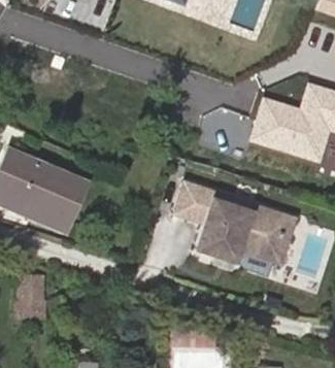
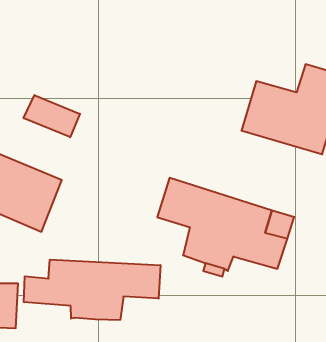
building: none -> [24,95,80,137]
building: none -> [24,260,160,320]

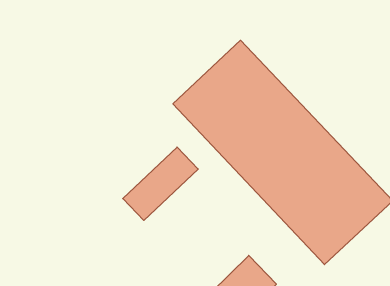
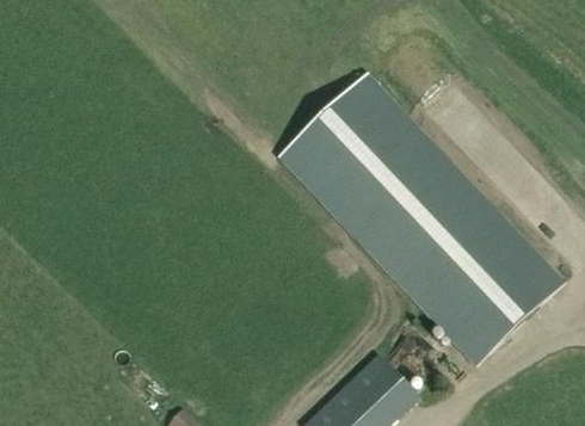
building: [123,147,198,220] -> none

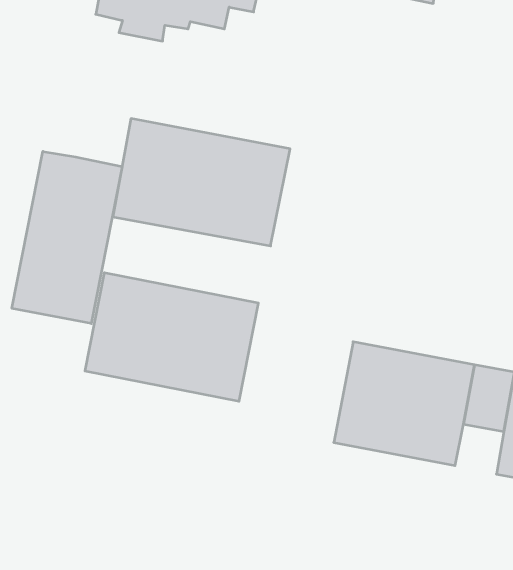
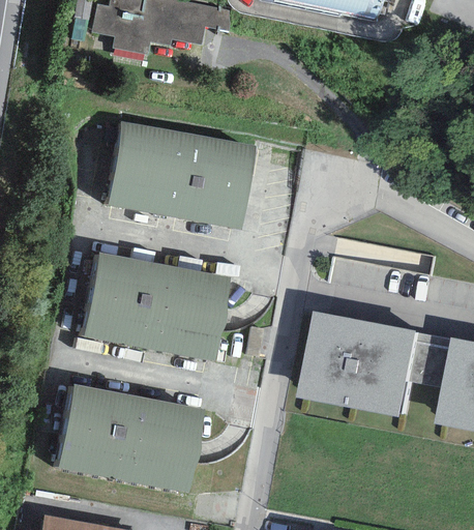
building: [12,151,122,324] -> none
building: none -> [58,383,206,494]

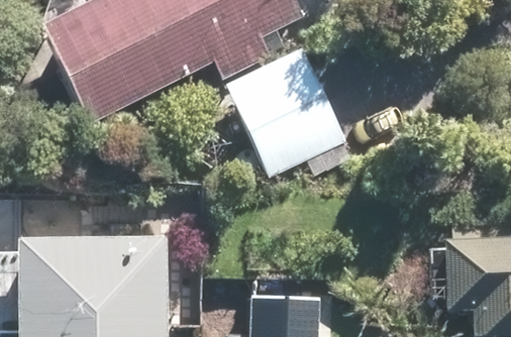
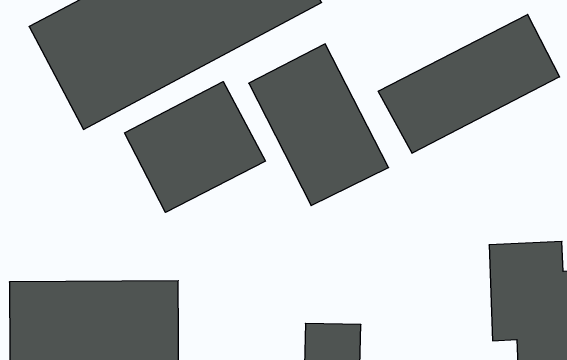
building: none -> [378,14,560,153]
building: none -> [125,82,265,212]

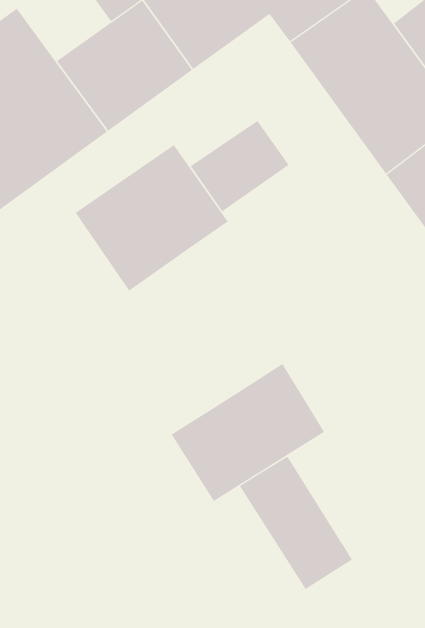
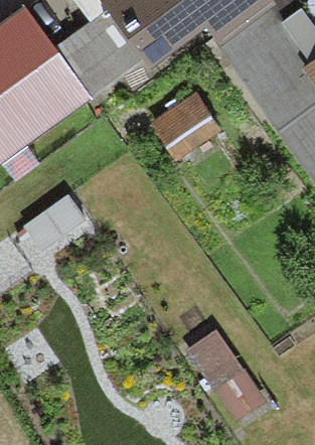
building: [75,144,228,292] -> none
building: [171,363,325,502] -> none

PROBLEM DETAILS:
Once the pictures are set aside, output all of the data above verbatim.

TASK SOLUTION:
building: none -> [24,95,80,137]
building: none -> [24,260,160,320]

building: [123,147,198,220] -> none

building: [12,151,122,324] -> none
building: none -> [58,383,206,494]

building: none -> [378,14,560,153]
building: none -> [125,82,265,212]

building: [75,144,228,292] -> none
building: [171,363,325,502] -> none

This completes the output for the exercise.